Start of Block

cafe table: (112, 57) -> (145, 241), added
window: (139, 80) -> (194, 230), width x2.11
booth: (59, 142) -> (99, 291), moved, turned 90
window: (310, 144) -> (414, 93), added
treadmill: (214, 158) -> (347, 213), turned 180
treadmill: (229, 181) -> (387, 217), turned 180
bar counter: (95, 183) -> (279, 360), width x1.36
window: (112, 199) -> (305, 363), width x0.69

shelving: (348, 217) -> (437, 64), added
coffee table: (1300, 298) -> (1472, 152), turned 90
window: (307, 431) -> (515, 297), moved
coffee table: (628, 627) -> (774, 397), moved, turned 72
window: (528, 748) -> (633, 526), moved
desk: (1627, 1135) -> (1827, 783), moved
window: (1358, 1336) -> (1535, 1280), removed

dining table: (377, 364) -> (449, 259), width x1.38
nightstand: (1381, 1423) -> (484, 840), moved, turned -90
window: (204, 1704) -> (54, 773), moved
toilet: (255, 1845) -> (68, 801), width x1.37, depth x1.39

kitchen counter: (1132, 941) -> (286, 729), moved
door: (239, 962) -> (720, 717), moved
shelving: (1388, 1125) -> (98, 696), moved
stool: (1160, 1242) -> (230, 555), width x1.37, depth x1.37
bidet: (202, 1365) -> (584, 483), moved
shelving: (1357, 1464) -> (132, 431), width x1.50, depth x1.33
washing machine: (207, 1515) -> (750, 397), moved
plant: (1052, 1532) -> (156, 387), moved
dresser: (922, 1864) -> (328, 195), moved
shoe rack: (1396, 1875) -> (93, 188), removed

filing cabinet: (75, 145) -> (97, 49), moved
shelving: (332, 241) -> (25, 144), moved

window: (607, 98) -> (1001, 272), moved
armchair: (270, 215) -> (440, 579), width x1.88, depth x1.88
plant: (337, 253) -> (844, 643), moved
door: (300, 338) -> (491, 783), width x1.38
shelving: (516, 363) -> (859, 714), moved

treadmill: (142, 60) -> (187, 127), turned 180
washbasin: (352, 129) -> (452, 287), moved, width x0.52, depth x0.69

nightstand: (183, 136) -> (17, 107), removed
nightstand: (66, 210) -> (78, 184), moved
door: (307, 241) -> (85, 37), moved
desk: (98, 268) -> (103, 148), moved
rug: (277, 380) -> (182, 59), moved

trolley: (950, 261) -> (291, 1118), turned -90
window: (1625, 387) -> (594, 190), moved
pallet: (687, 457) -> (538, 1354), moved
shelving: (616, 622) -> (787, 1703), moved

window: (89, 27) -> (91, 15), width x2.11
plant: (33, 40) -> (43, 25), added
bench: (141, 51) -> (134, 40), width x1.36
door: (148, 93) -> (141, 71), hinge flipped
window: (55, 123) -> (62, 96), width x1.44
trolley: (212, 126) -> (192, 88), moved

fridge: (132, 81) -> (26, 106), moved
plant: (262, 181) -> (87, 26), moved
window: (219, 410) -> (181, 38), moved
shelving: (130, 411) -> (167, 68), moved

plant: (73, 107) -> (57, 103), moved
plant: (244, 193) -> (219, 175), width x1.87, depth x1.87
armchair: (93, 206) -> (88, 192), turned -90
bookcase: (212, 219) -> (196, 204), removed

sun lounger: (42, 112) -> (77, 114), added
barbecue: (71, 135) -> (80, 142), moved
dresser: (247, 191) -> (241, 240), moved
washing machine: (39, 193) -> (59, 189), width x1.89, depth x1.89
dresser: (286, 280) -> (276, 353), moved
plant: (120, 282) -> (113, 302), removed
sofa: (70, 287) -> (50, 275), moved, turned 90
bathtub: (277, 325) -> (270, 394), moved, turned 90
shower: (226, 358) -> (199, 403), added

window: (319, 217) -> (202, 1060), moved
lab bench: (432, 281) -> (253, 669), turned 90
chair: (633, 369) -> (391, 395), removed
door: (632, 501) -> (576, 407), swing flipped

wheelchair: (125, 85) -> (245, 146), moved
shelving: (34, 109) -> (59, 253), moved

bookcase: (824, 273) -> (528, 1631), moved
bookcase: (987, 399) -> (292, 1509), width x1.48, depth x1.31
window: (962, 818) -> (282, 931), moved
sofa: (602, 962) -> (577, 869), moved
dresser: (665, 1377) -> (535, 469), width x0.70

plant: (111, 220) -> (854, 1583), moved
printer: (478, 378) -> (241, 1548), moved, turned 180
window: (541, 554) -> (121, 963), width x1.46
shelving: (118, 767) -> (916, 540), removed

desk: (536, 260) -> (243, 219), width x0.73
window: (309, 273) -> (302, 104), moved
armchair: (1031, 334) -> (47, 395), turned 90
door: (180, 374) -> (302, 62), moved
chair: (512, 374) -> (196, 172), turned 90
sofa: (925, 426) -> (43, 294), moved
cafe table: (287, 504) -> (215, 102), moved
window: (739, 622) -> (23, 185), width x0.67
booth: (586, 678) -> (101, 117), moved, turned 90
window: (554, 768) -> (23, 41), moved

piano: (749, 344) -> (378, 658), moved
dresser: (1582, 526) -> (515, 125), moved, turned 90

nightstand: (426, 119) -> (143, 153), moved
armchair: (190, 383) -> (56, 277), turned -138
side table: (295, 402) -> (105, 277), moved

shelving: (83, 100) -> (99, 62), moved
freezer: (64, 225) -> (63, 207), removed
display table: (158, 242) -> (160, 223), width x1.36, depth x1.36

End of Block

> [Your objective]
Print each line above exactly as it stands.

> [Solved problem]
cafe table: (112, 57) -> (145, 241), added
window: (139, 80) -> (194, 230), width x2.11
booth: (59, 142) -> (99, 291), moved, turned 90
window: (310, 144) -> (414, 93), added
treadmill: (214, 158) -> (347, 213), turned 180
treadmill: (229, 181) -> (387, 217), turned 180
bar counter: (95, 183) -> (279, 360), width x1.36
window: (112, 199) -> (305, 363), width x0.69

shelving: (348, 217) -> (437, 64), added
coffee table: (1300, 298) -> (1472, 152), turned 90
window: (307, 431) -> (515, 297), moved
coffee table: (628, 627) -> (774, 397), moved, turned 72
window: (528, 748) -> (633, 526), moved
desk: (1627, 1135) -> (1827, 783), moved
window: (1358, 1336) -> (1535, 1280), removed

dining table: (377, 364) -> (449, 259), width x1.38
nightstand: (1381, 1423) -> (484, 840), moved, turned -90
window: (204, 1704) -> (54, 773), moved
toilet: (255, 1845) -> (68, 801), width x1.37, depth x1.39

kitchen counter: (1132, 941) -> (286, 729), moved
door: (239, 962) -> (720, 717), moved
shelving: (1388, 1125) -> (98, 696), moved
stool: (1160, 1242) -> (230, 555), width x1.37, depth x1.37
bidet: (202, 1365) -> (584, 483), moved
shelving: (1357, 1464) -> (132, 431), width x1.50, depth x1.33
washing machine: (207, 1515) -> (750, 397), moved
plant: (1052, 1532) -> (156, 387), moved
dresser: (922, 1864) -> (328, 195), moved
shoe rack: (1396, 1875) -> (93, 188), removed

filing cabinet: (75, 145) -> (97, 49), moved
shelving: (332, 241) -> (25, 144), moved

window: (607, 98) -> (1001, 272), moved
armchair: (270, 215) -> (440, 579), width x1.88, depth x1.88
plant: (337, 253) -> (844, 643), moved
door: (300, 338) -> (491, 783), width x1.38
shelving: (516, 363) -> (859, 714), moved

treadmill: (142, 60) -> (187, 127), turned 180
washbasin: (352, 129) -> (452, 287), moved, width x0.52, depth x0.69

nightstand: (183, 136) -> (17, 107), removed
nightstand: (66, 210) -> (78, 184), moved
door: (307, 241) -> (85, 37), moved
desk: (98, 268) -> (103, 148), moved
rug: (277, 380) -> (182, 59), moved

trolley: (950, 261) -> (291, 1118), turned -90
window: (1625, 387) -> (594, 190), moved
pallet: (687, 457) -> (538, 1354), moved
shelving: (616, 622) -> (787, 1703), moved

window: (89, 27) -> (91, 15), width x2.11
plant: (33, 40) -> (43, 25), added
bench: (141, 51) -> (134, 40), width x1.36
door: (148, 93) -> (141, 71), hinge flipped
window: (55, 123) -> (62, 96), width x1.44
trolley: (212, 126) -> (192, 88), moved

fridge: (132, 81) -> (26, 106), moved
plant: (262, 181) -> (87, 26), moved
window: (219, 410) -> (181, 38), moved
shelving: (130, 411) -> (167, 68), moved

plant: (73, 107) -> (57, 103), moved
plant: (244, 193) -> (219, 175), width x1.87, depth x1.87
armchair: (93, 206) -> (88, 192), turned -90
bookcase: (212, 219) -> (196, 204), removed

sun lounger: (42, 112) -> (77, 114), added
barbecue: (71, 135) -> (80, 142), moved
dresser: (247, 191) -> (241, 240), moved
washing machine: (39, 193) -> (59, 189), width x1.89, depth x1.89
dresser: (286, 280) -> (276, 353), moved
plant: (120, 282) -> (113, 302), removed
sofa: (70, 287) -> (50, 275), moved, turned 90
bathtub: (277, 325) -> (270, 394), moved, turned 90
shower: (226, 358) -> (199, 403), added

window: (319, 217) -> (202, 1060), moved
lab bench: (432, 281) -> (253, 669), turned 90
chair: (633, 369) -> (391, 395), removed
door: (632, 501) -> (576, 407), swing flipped

wheelchair: (125, 85) -> (245, 146), moved
shelving: (34, 109) -> (59, 253), moved

bookcase: (824, 273) -> (528, 1631), moved
bookcase: (987, 399) -> (292, 1509), width x1.48, depth x1.31
window: (962, 818) -> (282, 931), moved
sofa: (602, 962) -> (577, 869), moved
dresser: (665, 1377) -> (535, 469), width x0.70

plant: (111, 220) -> (854, 1583), moved
printer: (478, 378) -> (241, 1548), moved, turned 180
window: (541, 554) -> (121, 963), width x1.46
shelving: (118, 767) -> (916, 540), removed

desk: (536, 260) -> (243, 219), width x0.73
window: (309, 273) -> (302, 104), moved
armchair: (1031, 334) -> (47, 395), turned 90
door: (180, 374) -> (302, 62), moved
chair: (512, 374) -> (196, 172), turned 90
sofa: (925, 426) -> (43, 294), moved
cafe table: (287, 504) -> (215, 102), moved
window: (739, 622) -> (23, 185), width x0.67
booth: (586, 678) -> (101, 117), moved, turned 90
window: (554, 768) -> (23, 41), moved

piano: (749, 344) -> (378, 658), moved
dresser: (1582, 526) -> (515, 125), moved, turned 90

nightstand: (426, 119) -> (143, 153), moved
armchair: (190, 383) -> (56, 277), turned -138
side table: (295, 402) -> (105, 277), moved

shelving: (83, 100) -> (99, 62), moved
freezer: (64, 225) -> (63, 207), removed
display table: (158, 242) -> (160, 223), width x1.36, depth x1.36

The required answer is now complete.